| EXERCISE OBJECTIVE |
Would you print the records below word for word, without the pictures?

(Object correspondence data)
>>>>

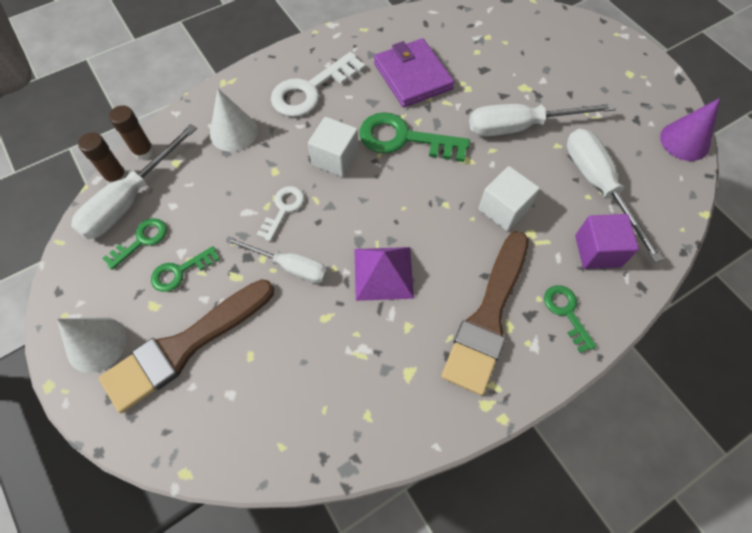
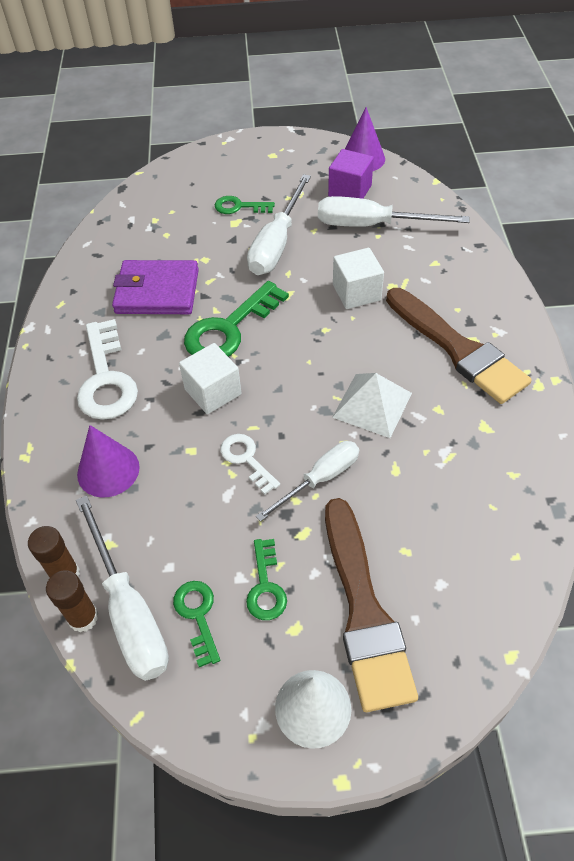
camera: 60 degrees left, 10 degrees down
white cone [210,89,258,152] -> purple cone [77,425,140,497]
purple pyramid [355,247,414,301] -> white pyramid [332,373,412,438]
green key [544,285,597,353] -> green key moved to [215,196,275,214]
purple cube [575,214,639,269] -> purple cube moved to [328,149,374,199]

<<<<

| PROBLEM SOLUTION |
camera: 60 degrees left, 10 degrees down
white cone [210,89,258,152] -> purple cone [77,425,140,497]
purple pyramid [355,247,414,301] -> white pyramid [332,373,412,438]
green key [544,285,597,353] -> green key moved to [215,196,275,214]
purple cube [575,214,639,269] -> purple cube moved to [328,149,374,199]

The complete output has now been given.